__WHAT TO DO__: Print the records below word for word, but leave out the pictures.
★ ★ ★ ★ ★ ★ ★
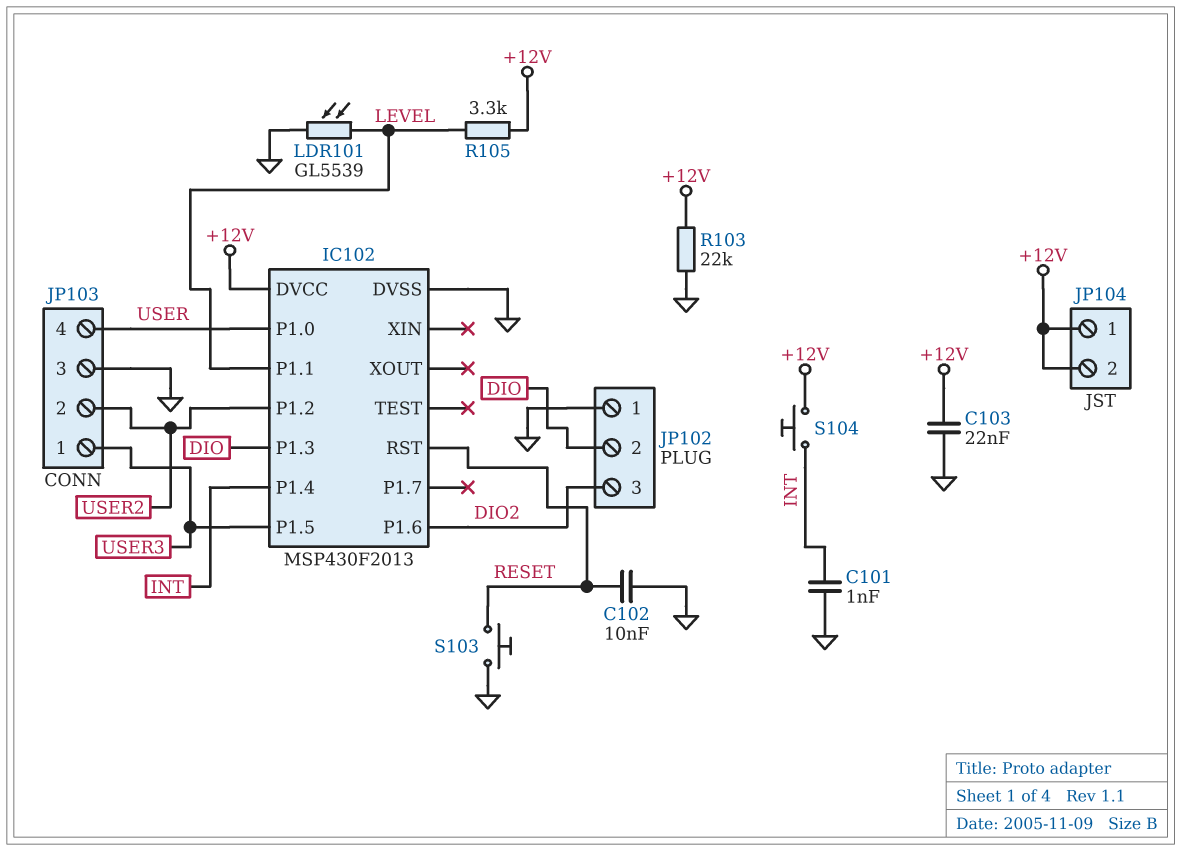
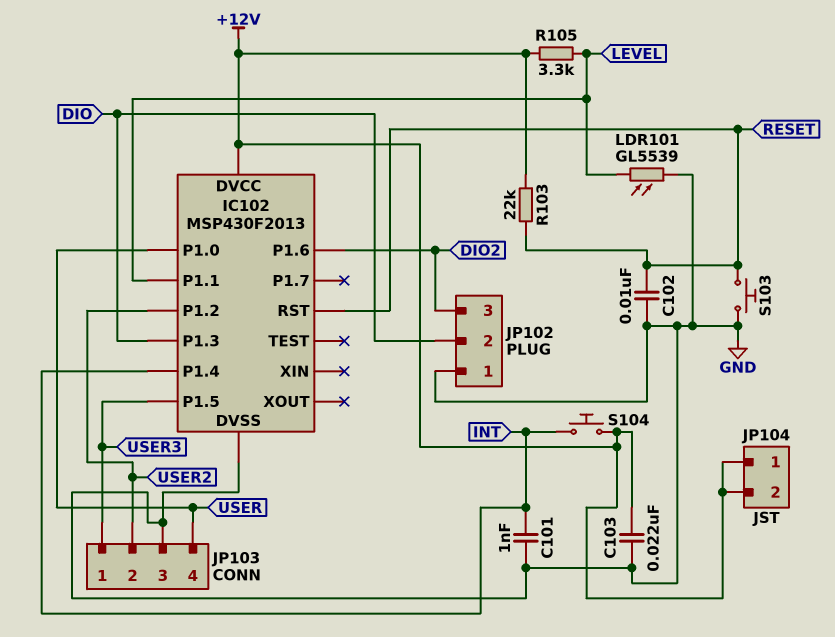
R103: 22k (+12V, GND) -> 22k (+12V, RESET)

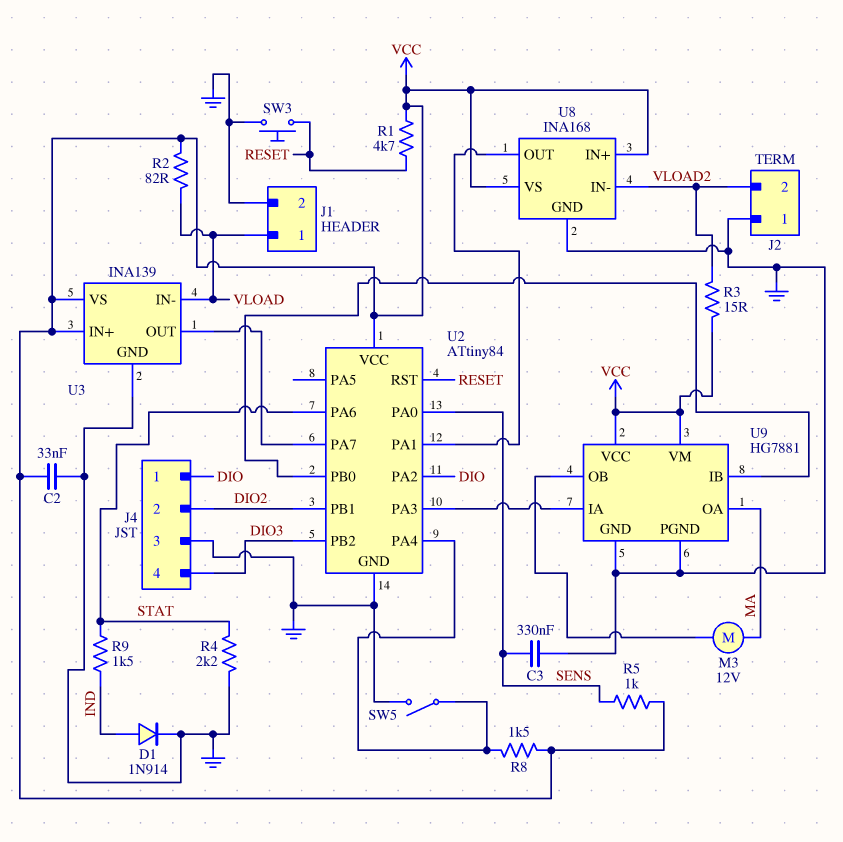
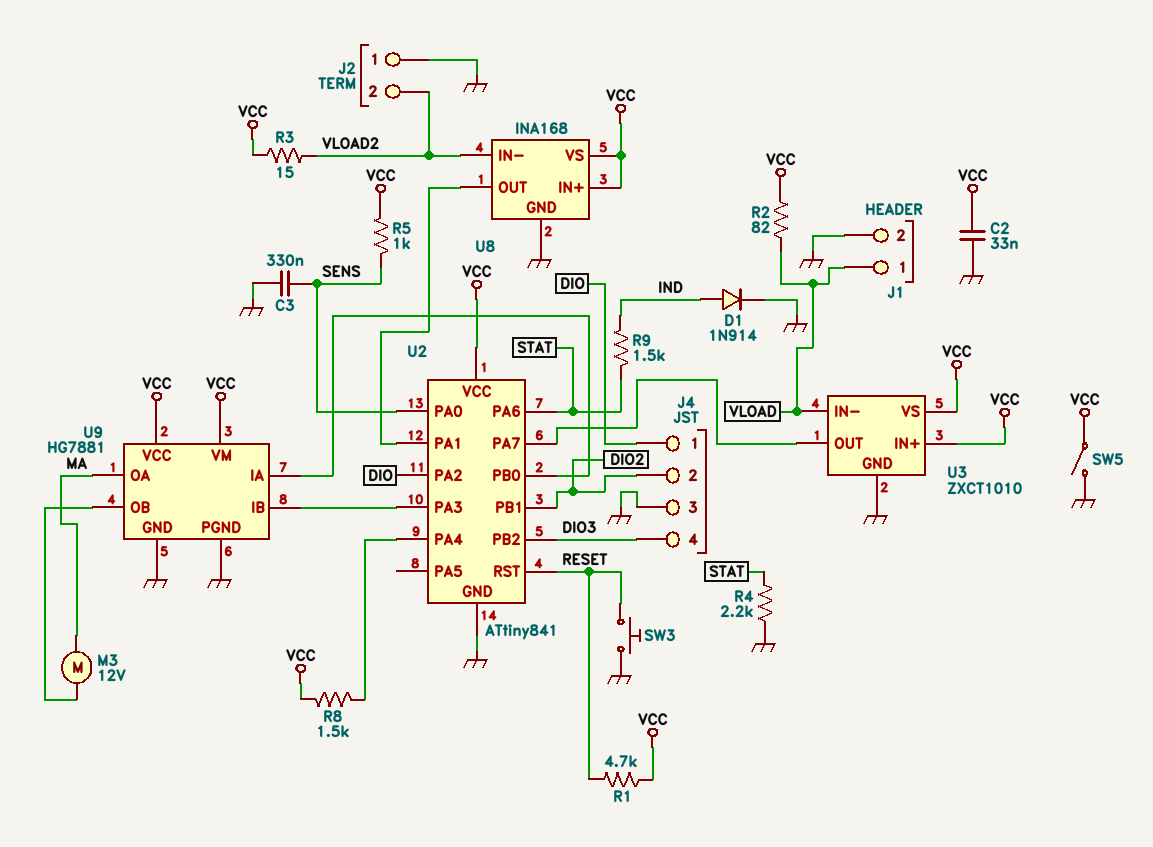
SW5: switch (GND, U2/PA4) -> switch (GND, VCC)
U2: ATtiny84 -> ATtiny841
U3: INA139 -> ZXCT1010
U9 pin IA: U2/PA3 -> U2/PB0
U9 pin IB: U2/PB0 -> U2/PA3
★ ★ ★ ★ ★ ★ ★
__TASK OUTPUT__:
R103: 22k (+12V, GND) -> 22k (+12V, RESET)

SW5: switch (GND, U2/PA4) -> switch (GND, VCC)
U2: ATtiny84 -> ATtiny841
U3: INA139 -> ZXCT1010
U9 pin IA: U2/PA3 -> U2/PB0
U9 pin IB: U2/PB0 -> U2/PA3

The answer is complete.